Top of Data provided

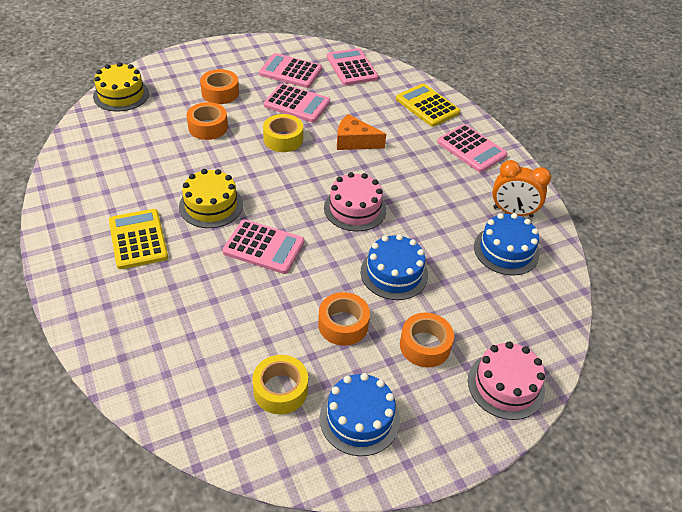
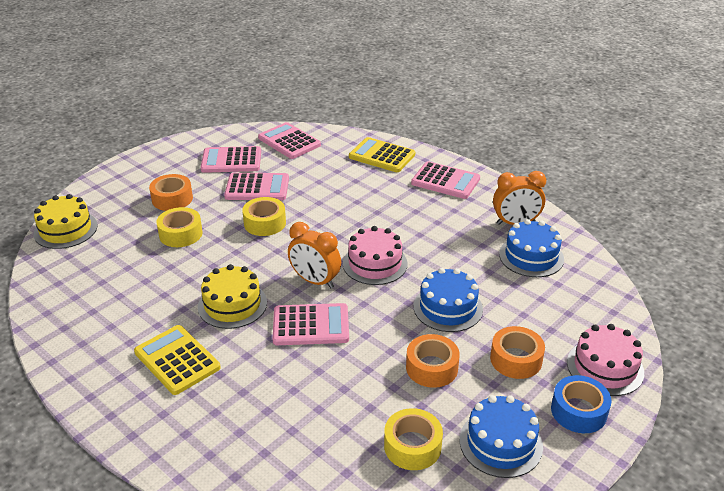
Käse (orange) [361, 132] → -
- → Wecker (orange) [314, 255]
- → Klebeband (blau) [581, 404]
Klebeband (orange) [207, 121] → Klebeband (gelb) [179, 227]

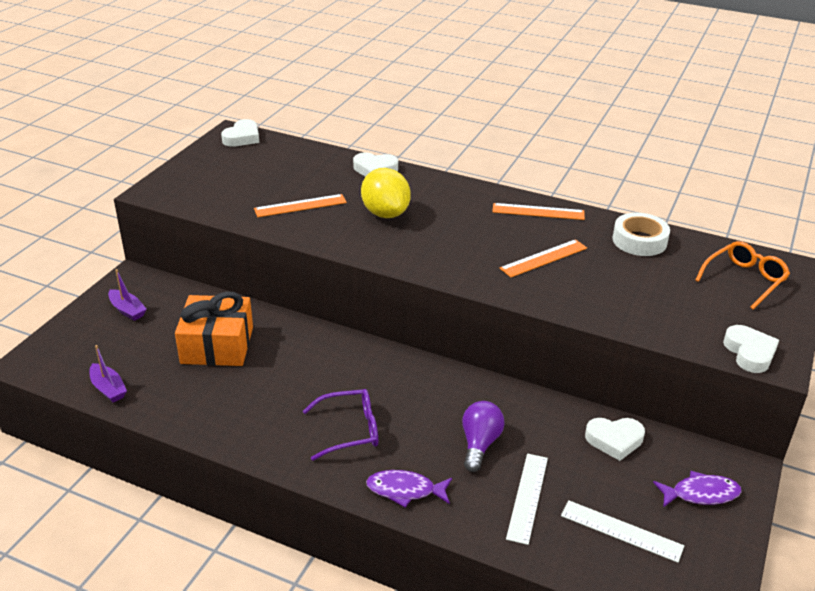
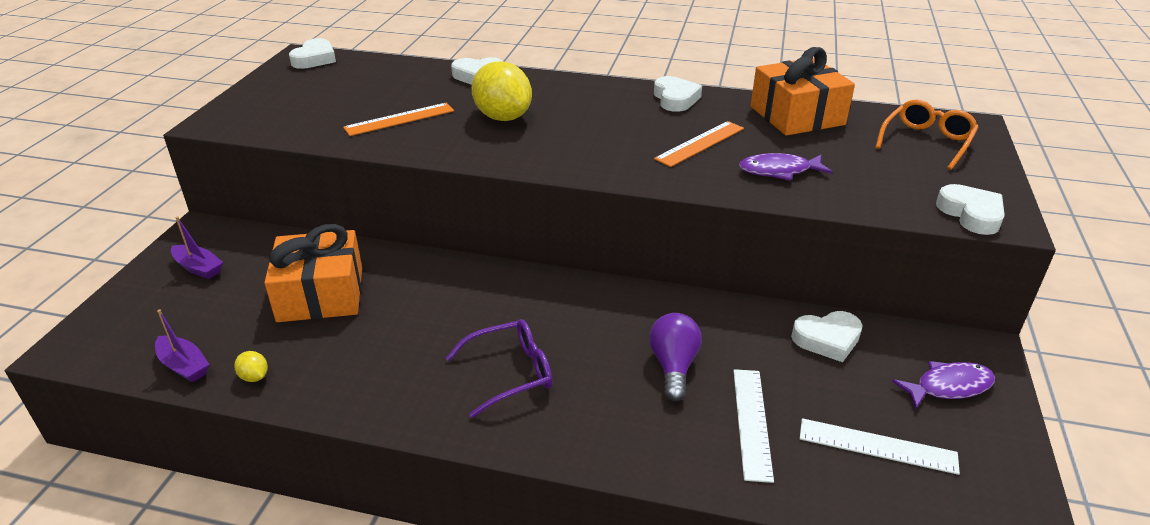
- → Zitrone (gelb) [251, 366]
Fisch (lila) [409, 488] → Fisch (lila) [785, 167], move
Lineal (orange) [538, 211] → Herz (weiß) [678, 94]
Klebeband (weiß) [641, 234] → Geschenk (orange) [803, 91]

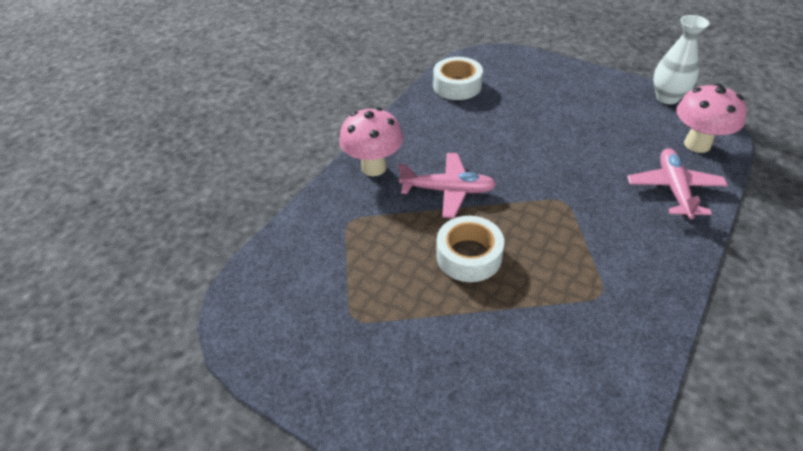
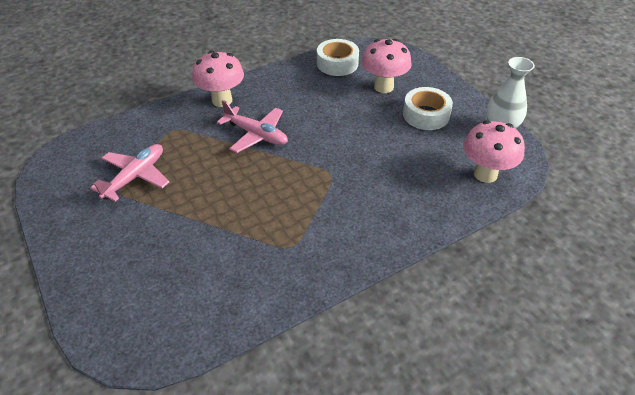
- → Pilz (rosa) [387, 66]
Klebeband (weiß) [470, 249] → Klebeband (weiß) [428, 108], move
Flugzeug (rosa) [677, 183] → Flugzeug (rosa) [129, 173], move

Bottom of Data provided

**Task to carry out**
Please transcribe every record above exactly as written, leaving out the pictures.

**Task answer**
Käse (orange) [361, 132] → -
- → Wecker (orange) [314, 255]
- → Klebeband (blau) [581, 404]
Klebeband (orange) [207, 121] → Klebeband (gelb) [179, 227]

- → Zitrone (gelb) [251, 366]
Fisch (lila) [409, 488] → Fisch (lila) [785, 167], move
Lineal (orange) [538, 211] → Herz (weiß) [678, 94]
Klebeband (weiß) [641, 234] → Geschenk (orange) [803, 91]

- → Pilz (rosa) [387, 66]
Klebeband (weiß) [470, 249] → Klebeband (weiß) [428, 108], move
Flugzeug (rosa) [677, 183] → Flugzeug (rosa) [129, 173], move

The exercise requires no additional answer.